> [Record extracts]:
::::

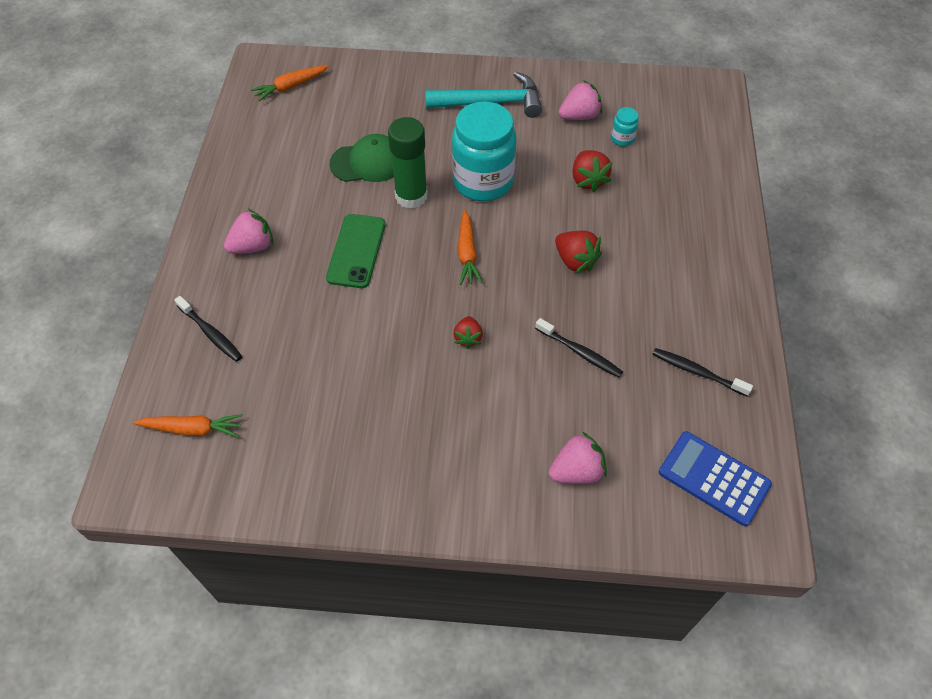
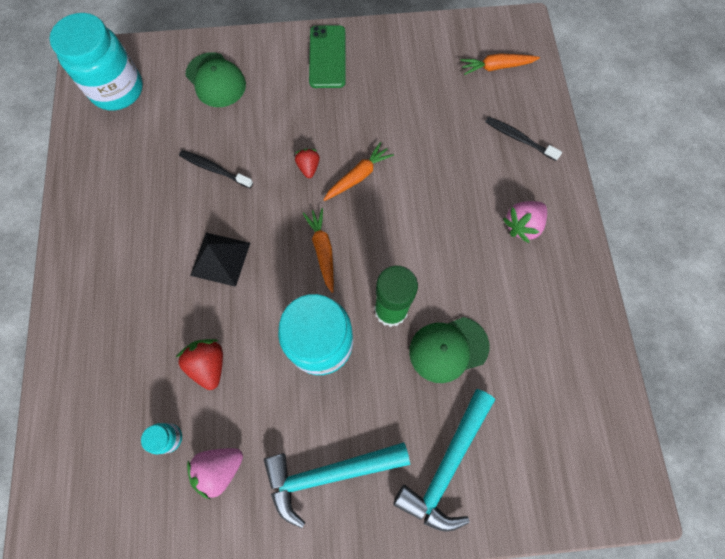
camera: 170 degrees right, 15 degrees up
(290, 87) = (578, 457): orange carrot -> orange carrot (358, 176)
(356, 251) = (426, 236): green phone -> green phone (327, 57)
(395, 95) = (447, 465): none -> turquoise hammer
(575, 261) = (220, 259): red strawberry -> black pyramid
(576, 471) = (216, 80): pink strawberry -> green cap
(697, 372) = (118, 167): black toothbrush -> none
(714, 478) = (117, 90): blue calculator -> turquoise jar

::::

> [Prompt]:
List all lines above in which the string "strawberry" appears.

> [Written answer]:
(575, 261) = (220, 259): red strawberry -> black pyramid
(576, 471) = (216, 80): pink strawberry -> green cap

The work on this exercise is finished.